WHAT YOU SHOULD DO
Set down all of the data exactly as it appears.

EXTRACTED DATA

********************

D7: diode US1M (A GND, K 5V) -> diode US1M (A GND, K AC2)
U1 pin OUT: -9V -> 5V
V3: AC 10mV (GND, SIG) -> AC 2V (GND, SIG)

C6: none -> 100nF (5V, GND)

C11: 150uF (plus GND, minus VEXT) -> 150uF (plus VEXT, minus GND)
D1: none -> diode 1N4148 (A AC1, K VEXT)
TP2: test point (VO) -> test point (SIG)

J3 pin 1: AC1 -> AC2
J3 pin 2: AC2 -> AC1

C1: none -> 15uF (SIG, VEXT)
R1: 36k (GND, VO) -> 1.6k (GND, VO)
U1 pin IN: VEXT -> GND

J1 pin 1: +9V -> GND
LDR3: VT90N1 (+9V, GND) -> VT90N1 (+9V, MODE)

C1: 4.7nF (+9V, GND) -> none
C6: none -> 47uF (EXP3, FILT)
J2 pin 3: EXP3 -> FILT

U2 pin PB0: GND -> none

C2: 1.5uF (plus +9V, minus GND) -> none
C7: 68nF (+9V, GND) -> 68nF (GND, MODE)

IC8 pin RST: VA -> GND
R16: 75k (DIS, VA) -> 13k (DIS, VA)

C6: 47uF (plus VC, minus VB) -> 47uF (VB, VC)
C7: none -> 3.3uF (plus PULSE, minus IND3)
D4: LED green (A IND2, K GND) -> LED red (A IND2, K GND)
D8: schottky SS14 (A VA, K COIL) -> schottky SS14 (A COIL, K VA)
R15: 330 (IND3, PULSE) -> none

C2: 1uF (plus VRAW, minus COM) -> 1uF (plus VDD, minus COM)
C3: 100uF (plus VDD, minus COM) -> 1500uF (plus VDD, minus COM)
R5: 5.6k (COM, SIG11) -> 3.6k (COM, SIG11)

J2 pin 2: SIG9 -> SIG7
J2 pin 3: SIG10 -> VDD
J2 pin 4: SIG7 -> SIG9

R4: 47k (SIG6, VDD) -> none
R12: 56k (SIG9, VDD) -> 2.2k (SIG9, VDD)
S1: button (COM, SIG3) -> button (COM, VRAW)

********************

RESPONSE TO THE EXERCISE
D7: diode US1M (A GND, K 5V) -> diode US1M (A GND, K AC2)
U1 pin OUT: -9V -> 5V
V3: AC 10mV (GND, SIG) -> AC 2V (GND, SIG)

C6: none -> 100nF (5V, GND)

C11: 150uF (plus GND, minus VEXT) -> 150uF (plus VEXT, minus GND)
D1: none -> diode 1N4148 (A AC1, K VEXT)
TP2: test point (VO) -> test point (SIG)

J3 pin 1: AC1 -> AC2
J3 pin 2: AC2 -> AC1

C1: none -> 15uF (SIG, VEXT)
R1: 36k (GND, VO) -> 1.6k (GND, VO)
U1 pin IN: VEXT -> GND

J1 pin 1: +9V -> GND
LDR3: VT90N1 (+9V, GND) -> VT90N1 (+9V, MODE)

C1: 4.7nF (+9V, GND) -> none
C6: none -> 47uF (EXP3, FILT)
J2 pin 3: EXP3 -> FILT

U2 pin PB0: GND -> none

C2: 1.5uF (plus +9V, minus GND) -> none
C7: 68nF (+9V, GND) -> 68nF (GND, MODE)

IC8 pin RST: VA -> GND
R16: 75k (DIS, VA) -> 13k (DIS, VA)

C6: 47uF (plus VC, minus VB) -> 47uF (VB, VC)
C7: none -> 3.3uF (plus PULSE, minus IND3)
D4: LED green (A IND2, K GND) -> LED red (A IND2, K GND)
D8: schottky SS14 (A VA, K COIL) -> schottky SS14 (A COIL, K VA)
R15: 330 (IND3, PULSE) -> none

C2: 1uF (plus VRAW, minus COM) -> 1uF (plus VDD, minus COM)
C3: 100uF (plus VDD, minus COM) -> 1500uF (plus VDD, minus COM)
R5: 5.6k (COM, SIG11) -> 3.6k (COM, SIG11)

J2 pin 2: SIG9 -> SIG7
J2 pin 3: SIG10 -> VDD
J2 pin 4: SIG7 -> SIG9

R4: 47k (SIG6, VDD) -> none
R12: 56k (SIG9, VDD) -> 2.2k (SIG9, VDD)
S1: button (COM, SIG3) -> button (COM, VRAW)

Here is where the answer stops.